What to work on: In the records below, find the lines that include "turned" and copy each.

[Multi-step shape changes]
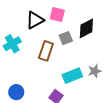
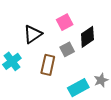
pink square: (57, 15) -> (65, 22), moved, turned -35

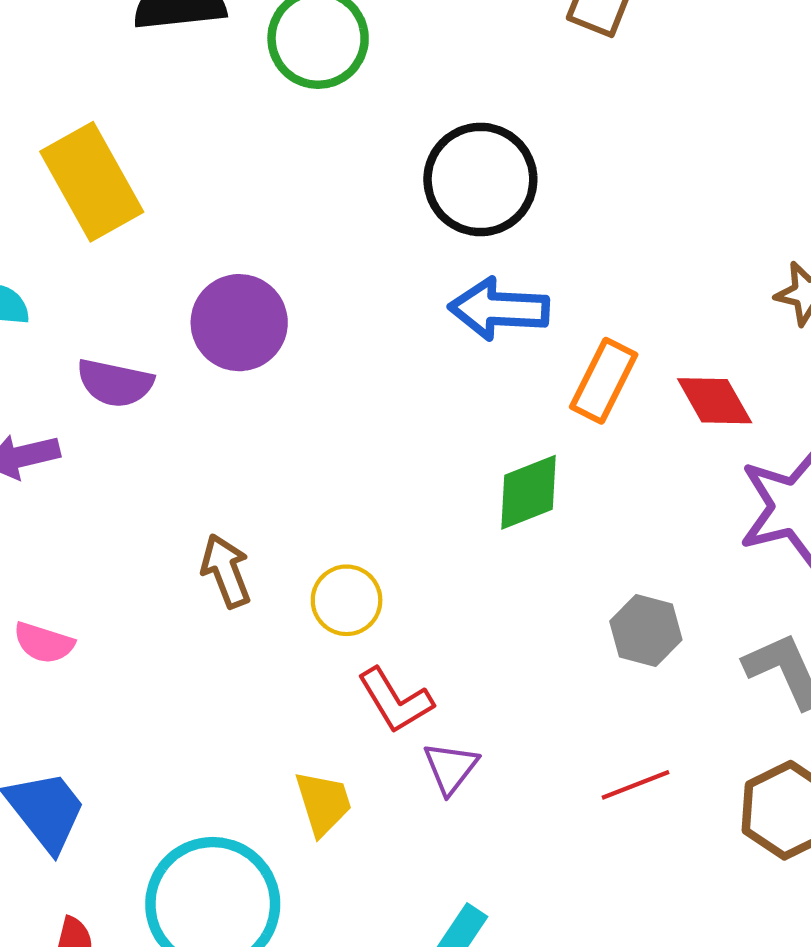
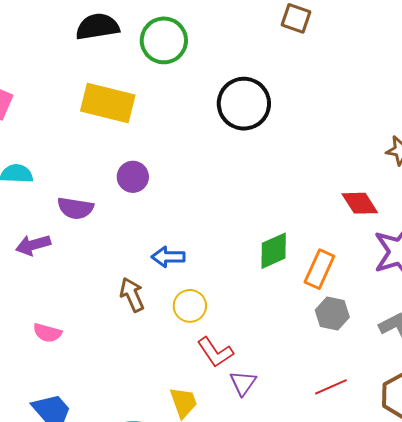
yellow rectangle: (92, 182) -> (108, 103), moved, turned -44
blue arrow: (499, 309) -> (168, 257), moved, size x0.7
purple circle: (239, 323) -> (133, 177), size x0.7
orange rectangle: (604, 381) -> (319, 269), moved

Solution to this task:
pink square: (57, 15) -> (65, 22), moved, turned -35
yellow rectangle: (92, 182) -> (108, 103), moved, turned -44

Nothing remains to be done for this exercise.